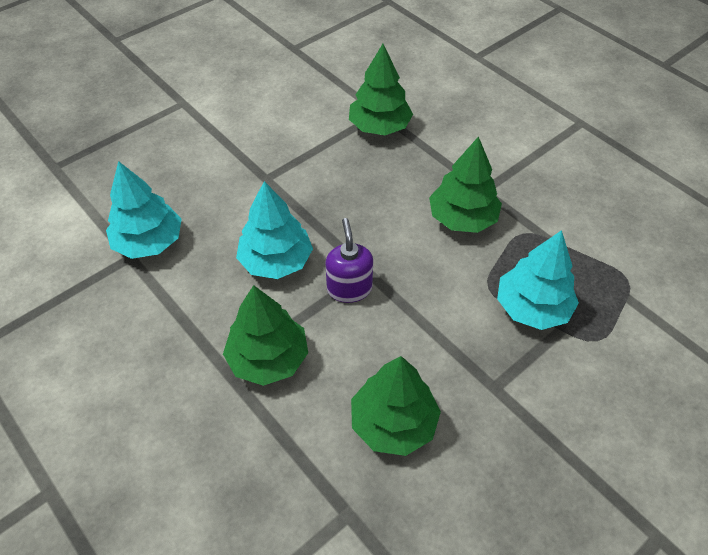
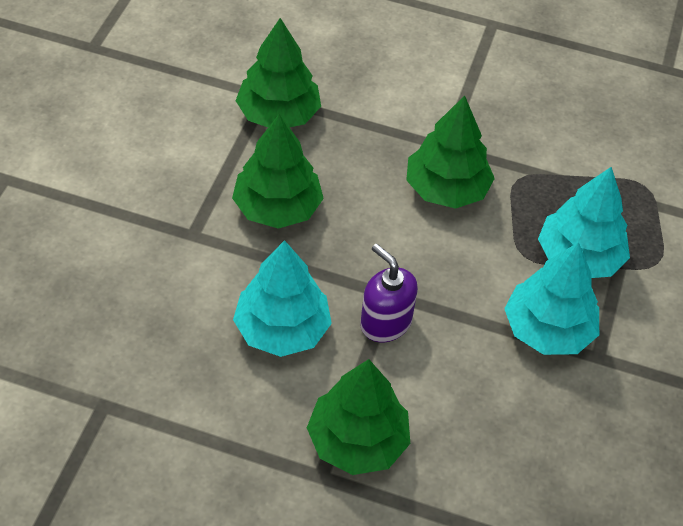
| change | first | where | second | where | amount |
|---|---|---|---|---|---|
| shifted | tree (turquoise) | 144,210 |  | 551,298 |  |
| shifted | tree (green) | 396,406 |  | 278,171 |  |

========================================================================

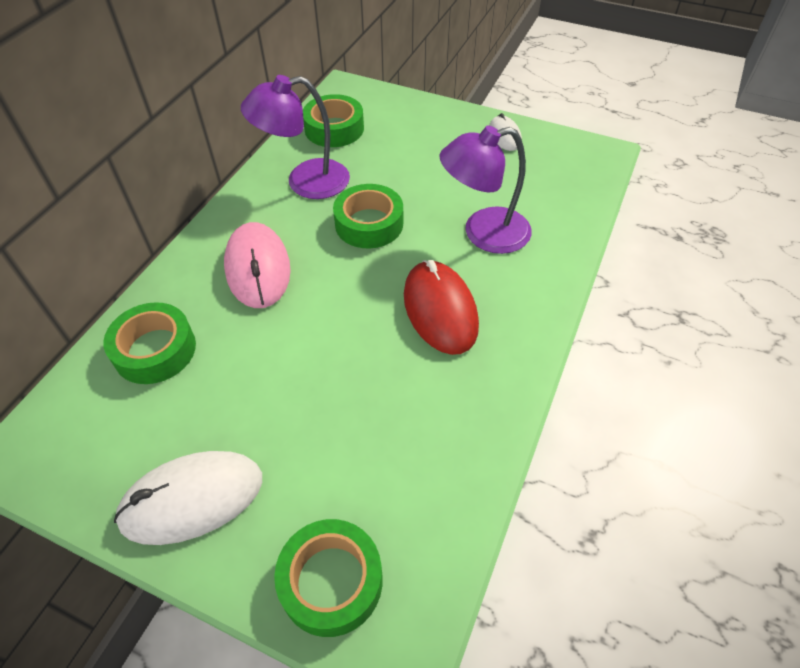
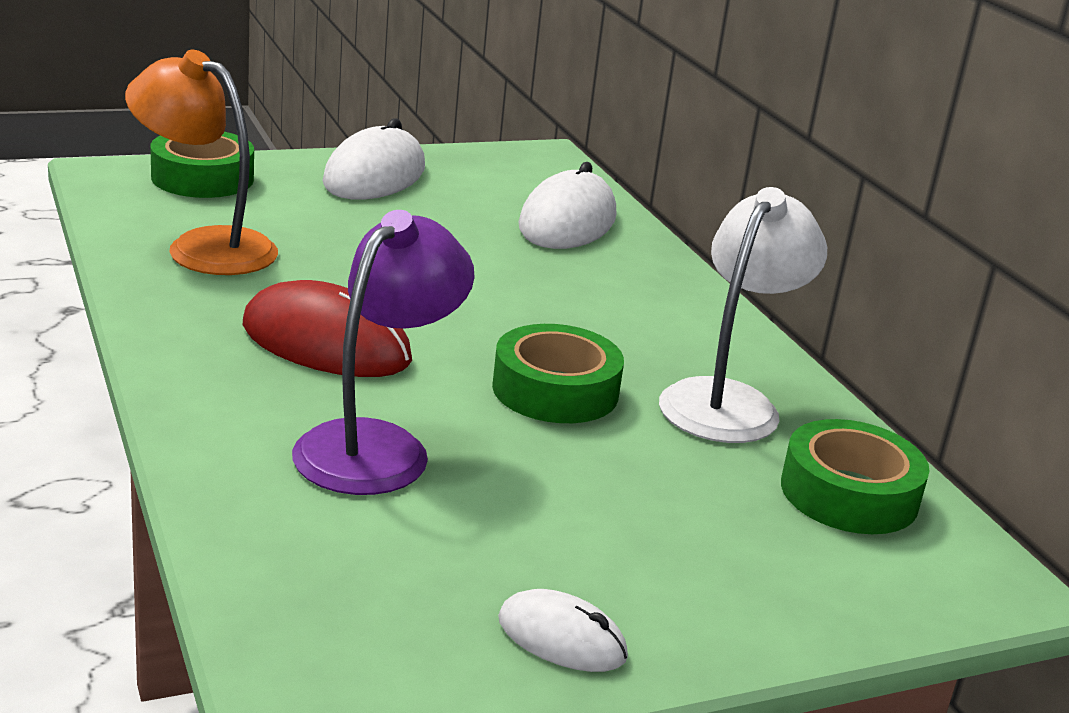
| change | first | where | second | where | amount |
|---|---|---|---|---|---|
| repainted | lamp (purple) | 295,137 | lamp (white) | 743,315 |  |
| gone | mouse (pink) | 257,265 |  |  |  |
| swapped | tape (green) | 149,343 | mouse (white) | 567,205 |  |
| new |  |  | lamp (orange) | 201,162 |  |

========================================================================

> The task:
For each line of the listing that holds the word "lamp", show that line.

> Answer to this problem:
| repainted | lamp (purple) | 295,137 | lamp (white) | 743,315 |  |
| new |  |  | lamp (orange) | 201,162 |  |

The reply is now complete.